Segment Open

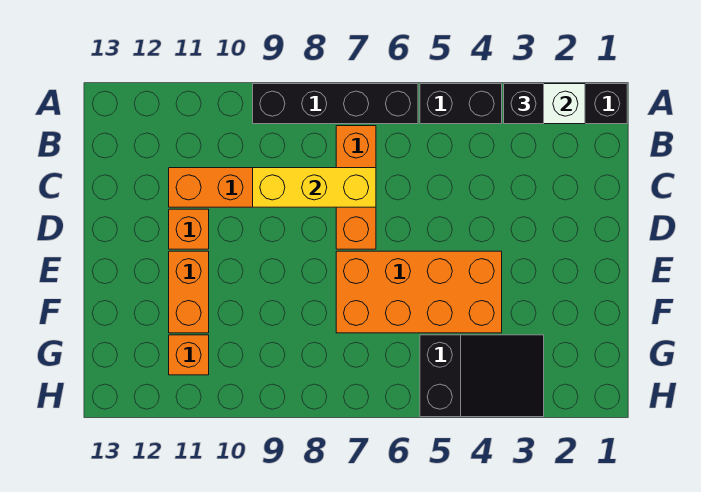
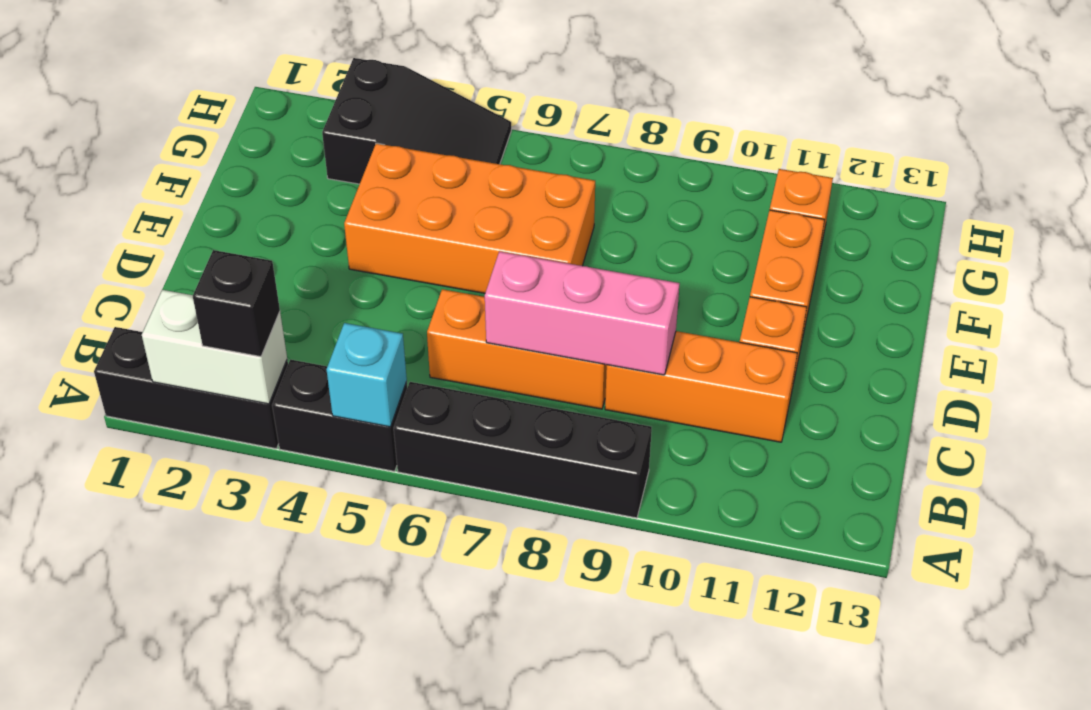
none -> cyan brick A5 level 2
orange brick B7:D7 level 1 -> orange brick C6:C8 level 1
yellow brick C7:C9 level 2 -> pink brick C7:C9 level 2
black slope G3:H5 level 1 top 5 -> black slope G3:H5 level 1 top 3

Segment Closed

Required work: Search the material for "brick" and copy each matching line.

Result for this exercise:
none -> cyan brick A5 level 2
orange brick B7:D7 level 1 -> orange brick C6:C8 level 1
yellow brick C7:C9 level 2 -> pink brick C7:C9 level 2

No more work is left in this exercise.